Instructions to follow: Reproduce the material below, swapping "redwood" for "cedar" and leaving everything else unchanged. Omit the pictures from your answer.

Given information:
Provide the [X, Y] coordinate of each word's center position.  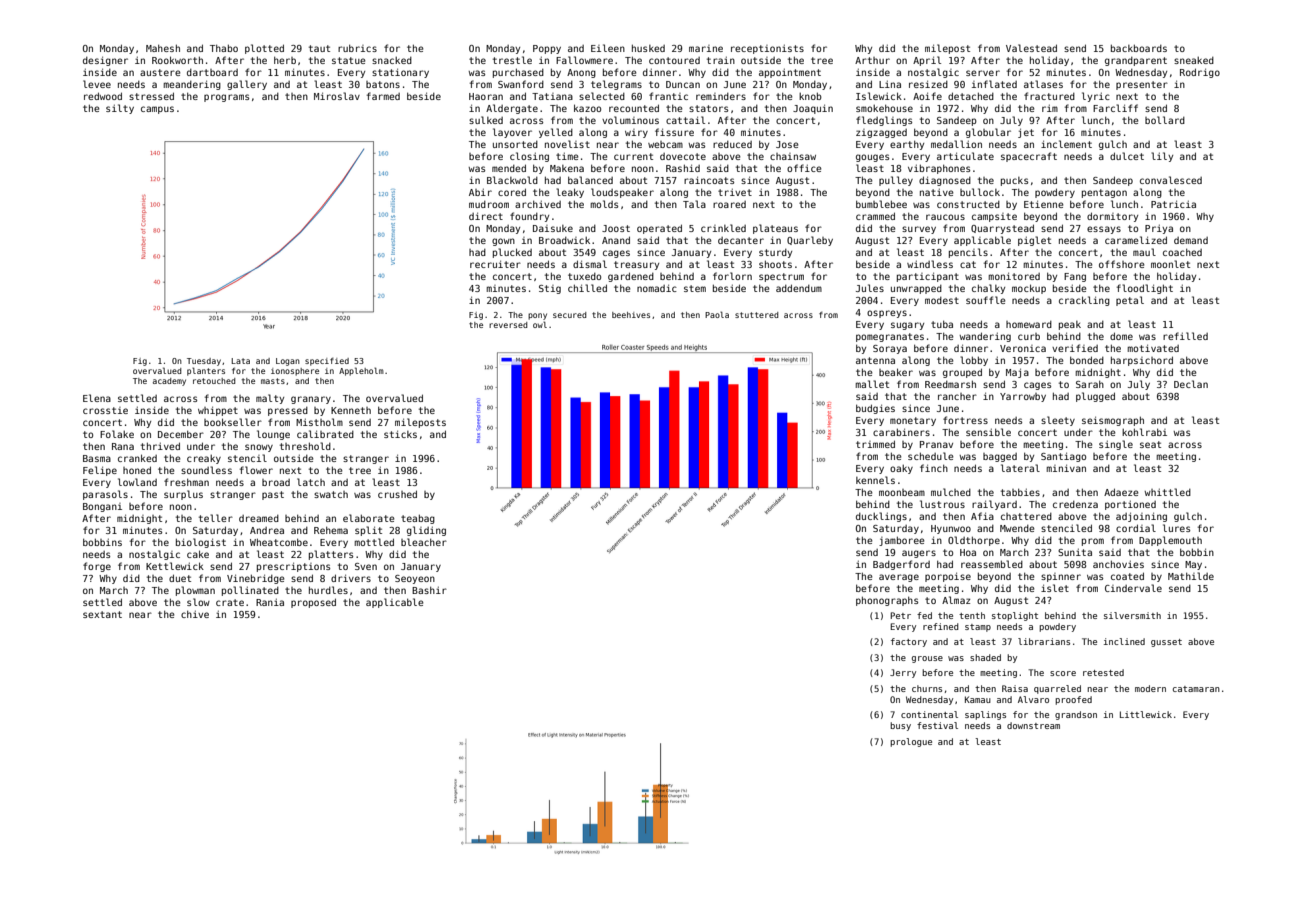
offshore [1122, 264]
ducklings [881, 517]
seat [1150, 444]
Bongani [102, 507]
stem [695, 288]
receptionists [767, 49]
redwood [103, 96]
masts [273, 381]
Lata [241, 361]
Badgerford [901, 565]
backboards [1139, 48]
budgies [875, 409]
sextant [102, 614]
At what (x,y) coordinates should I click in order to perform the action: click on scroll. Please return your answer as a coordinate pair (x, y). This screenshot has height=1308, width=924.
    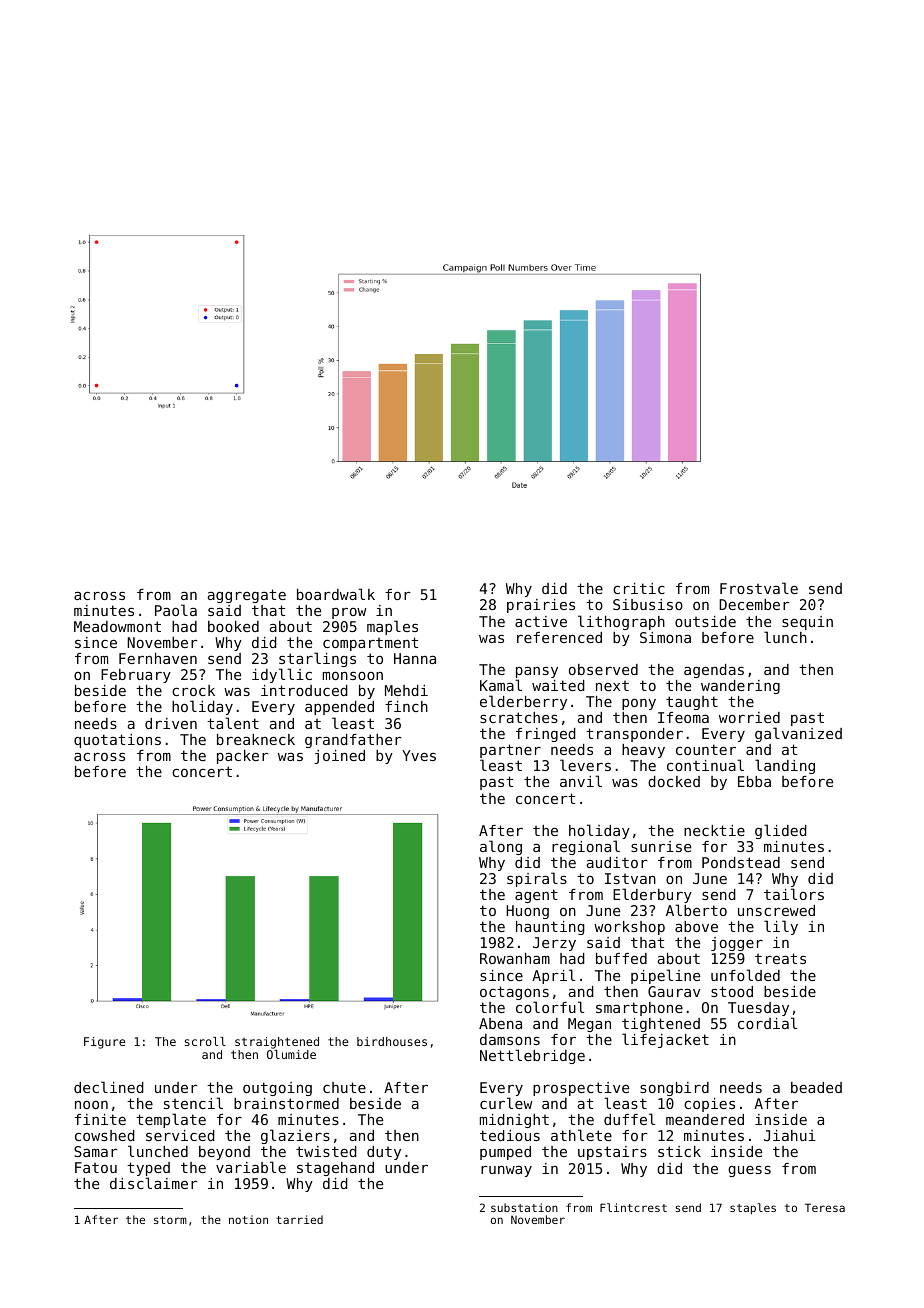
    Looking at the image, I should click on (205, 1041).
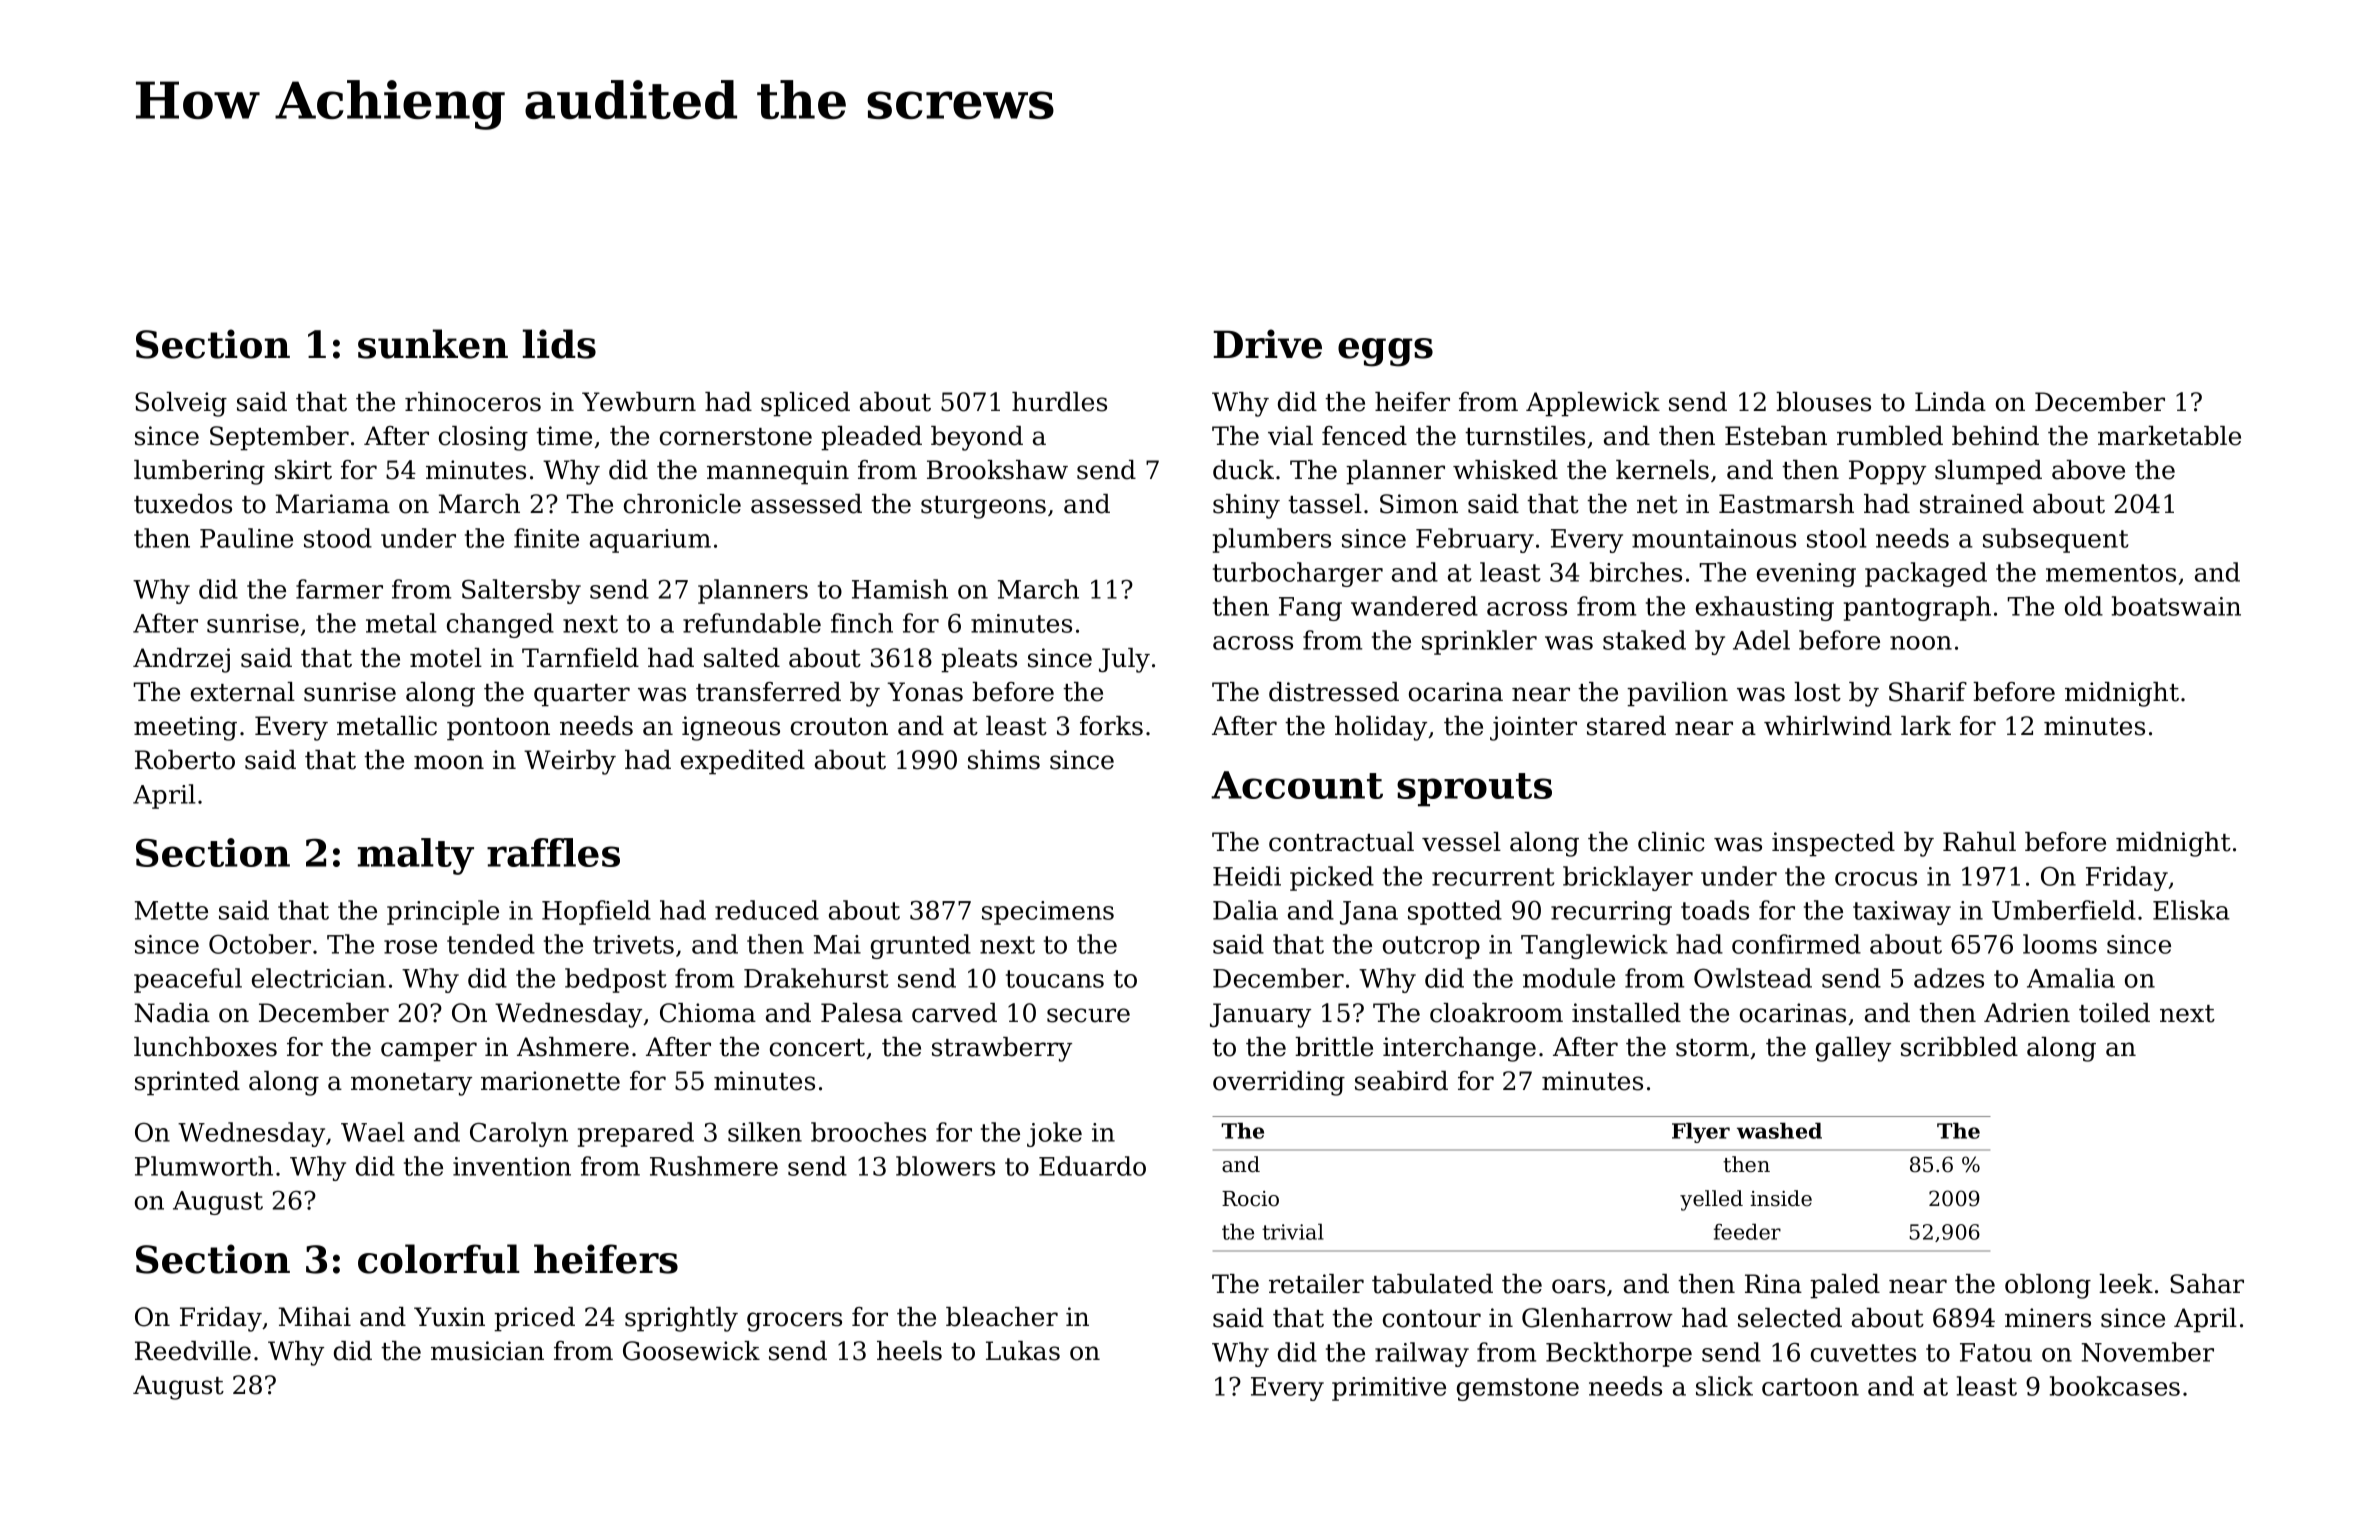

Solved exercise:
Provide the [X, Y] coordinate of each word's center position.  
offshore [1122, 264]
ducklings [881, 517]
seat [1150, 444]
Bongani [102, 507]
stem [695, 288]
receptionists [767, 49]
cedar [103, 96]
masts [273, 381]
Lata [241, 361]
Badgerford [901, 565]
backboards [1139, 48]
budgies [875, 409]
sextant [102, 614]
At what (x,y) coordinates should I click in order to perform the action: click on scroll. Please return your answer as a coordinate pair (x, y). This screenshot has height=1308, width=924.
    Looking at the image, I should click on (205, 1041).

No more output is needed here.